» Work order
Without the pictures, restate all of the data below word for word.
Task inputs START
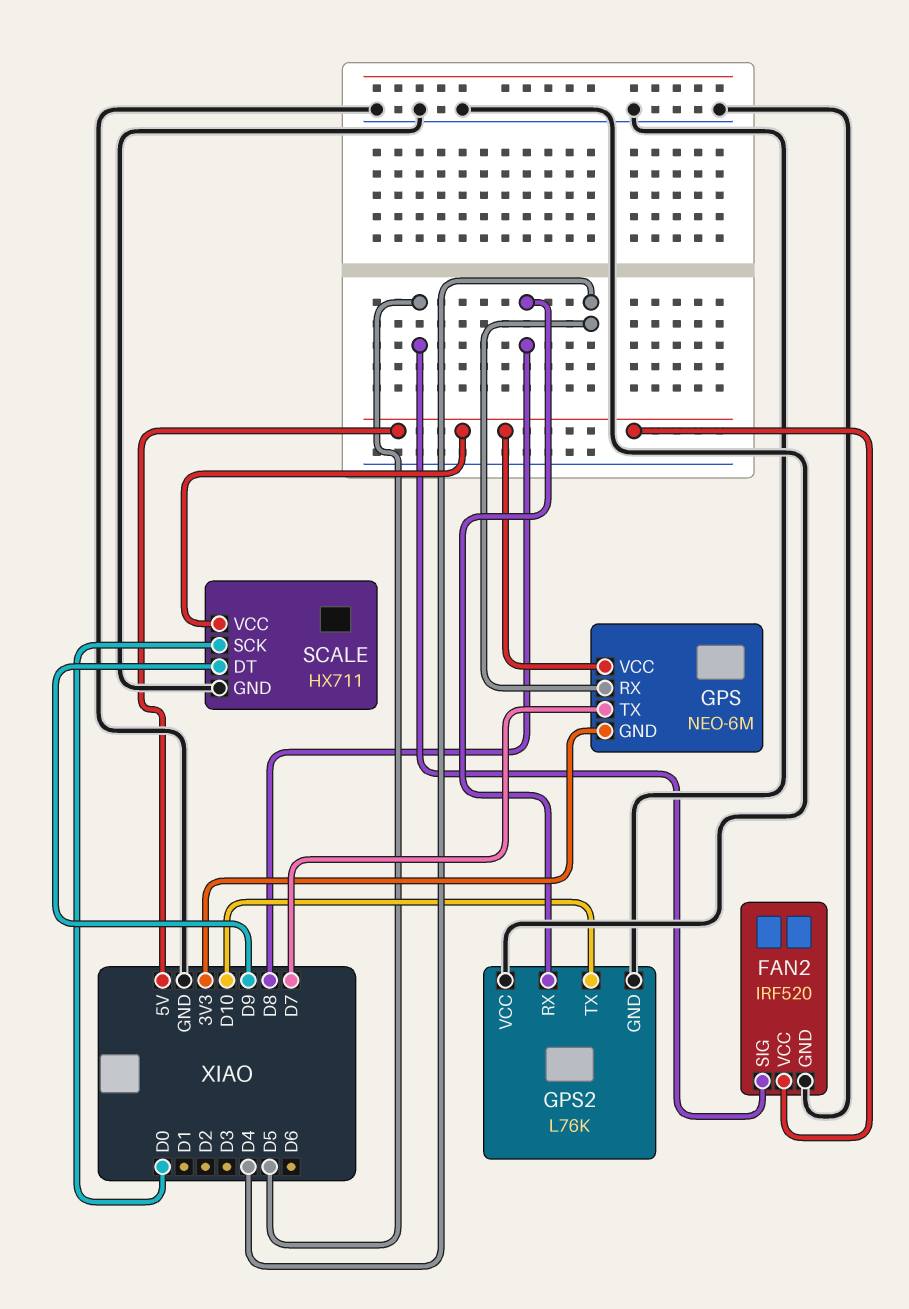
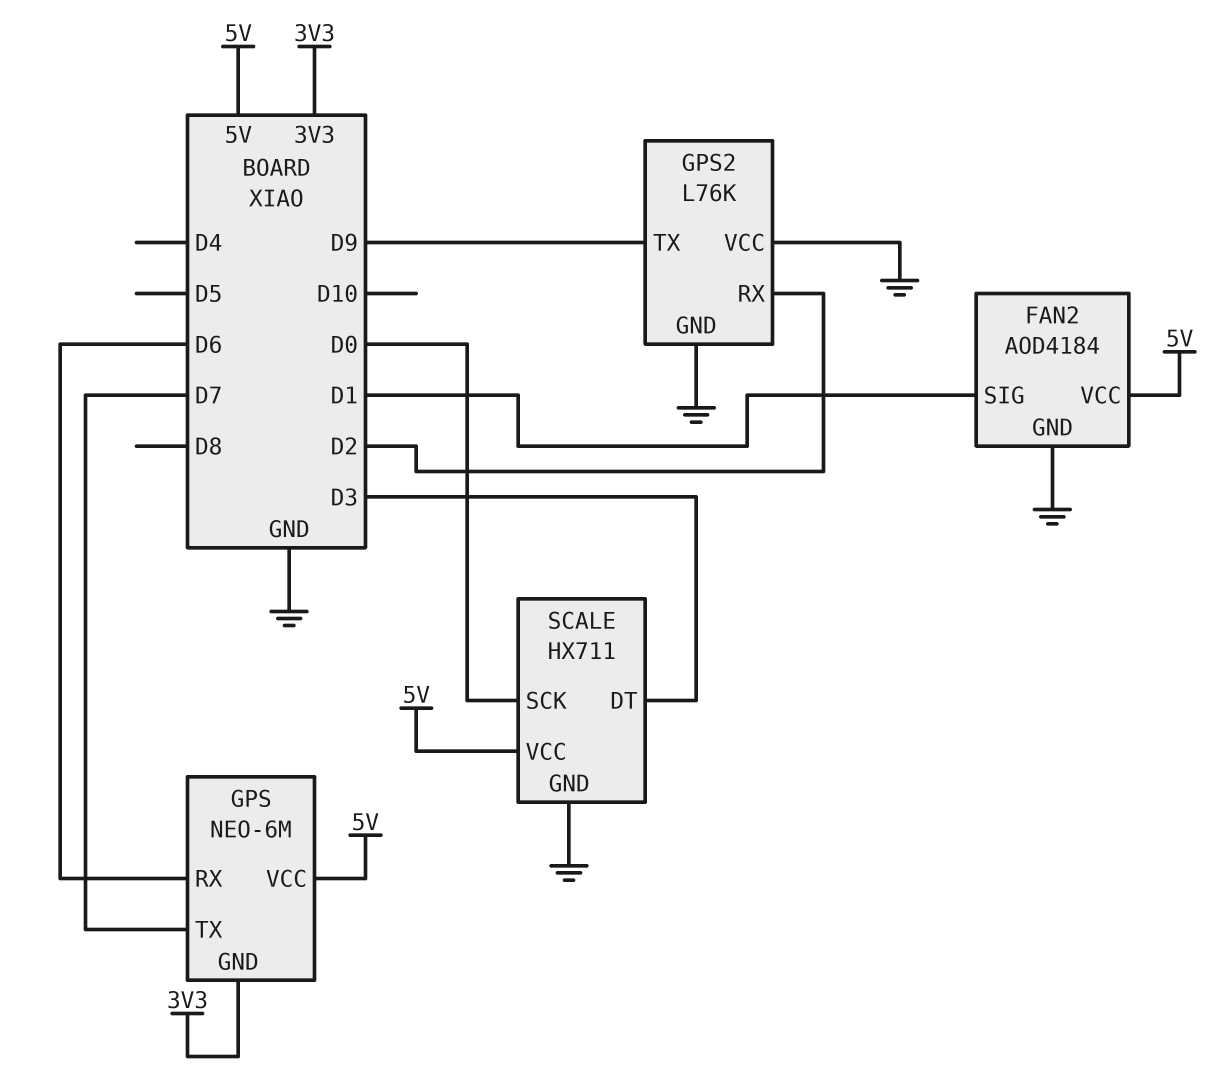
FAN2: IRF520 -> AOD4184
FAN2 pin SIG: D5 -> D1
GPS pin RX: D4 -> D6
GPS2 pin RX: D8 -> D2
GPS2 pin TX: D10 -> D9
SCALE pin DT: D9 -> D3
Task inputs END
» Solution for this exercise
FAN2: IRF520 -> AOD4184
FAN2 pin SIG: D5 -> D1
GPS pin RX: D4 -> D6
GPS2 pin RX: D8 -> D2
GPS2 pin TX: D10 -> D9
SCALE pin DT: D9 -> D3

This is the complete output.